Task material:
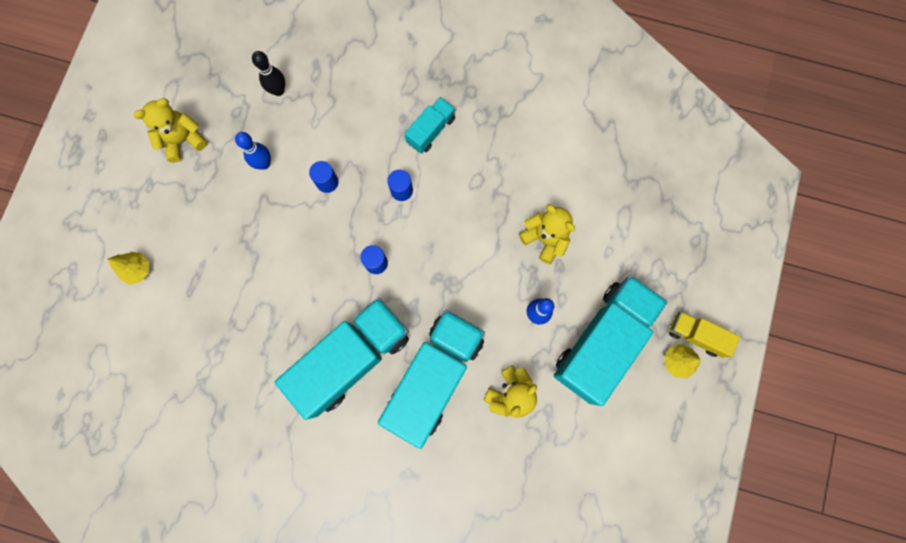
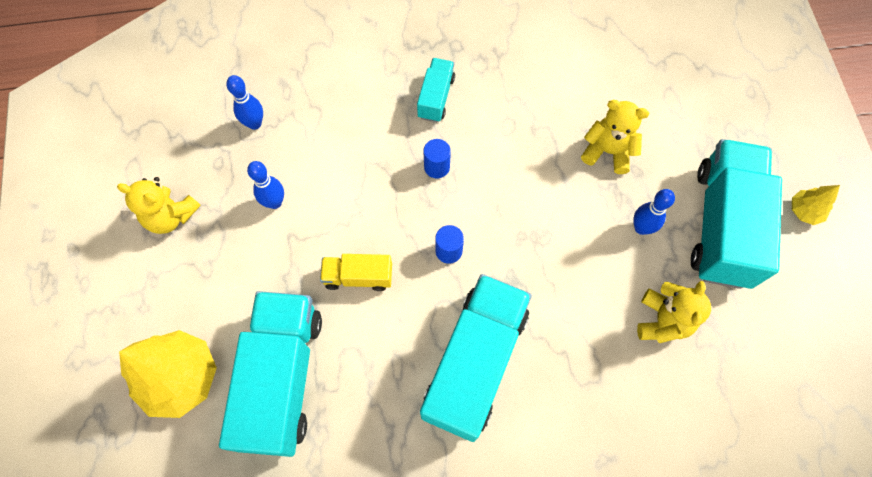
camera: 25 degrees left, 10 degrees down
(138, 269) = (181, 378): yellow tree -> yellow tree, size x2.04
(183, 140) = (171, 216): yellow teddy bear -> yellow teddy bear turned 105 degrees counterclockwise
(278, 90) = (255, 123): black bowling pin -> blue bowling pin
(327, 182) = (353, 192): blue cylinder -> none
(434, 377) = (574, 340): turquoise truck -> turquoise truck (282, 378)
(696, 335) = (806, 178): yellow truck -> yellow truck (358, 277)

Description of the task:
The entries above are to be printed again word for word, with every picture removed.

Answer for this exercise:
camera: 25 degrees left, 10 degrees down
(138, 269) = (181, 378): yellow tree -> yellow tree, size x2.04
(183, 140) = (171, 216): yellow teddy bear -> yellow teddy bear turned 105 degrees counterclockwise
(278, 90) = (255, 123): black bowling pin -> blue bowling pin
(327, 182) = (353, 192): blue cylinder -> none
(434, 377) = (574, 340): turquoise truck -> turquoise truck (282, 378)
(696, 335) = (806, 178): yellow truck -> yellow truck (358, 277)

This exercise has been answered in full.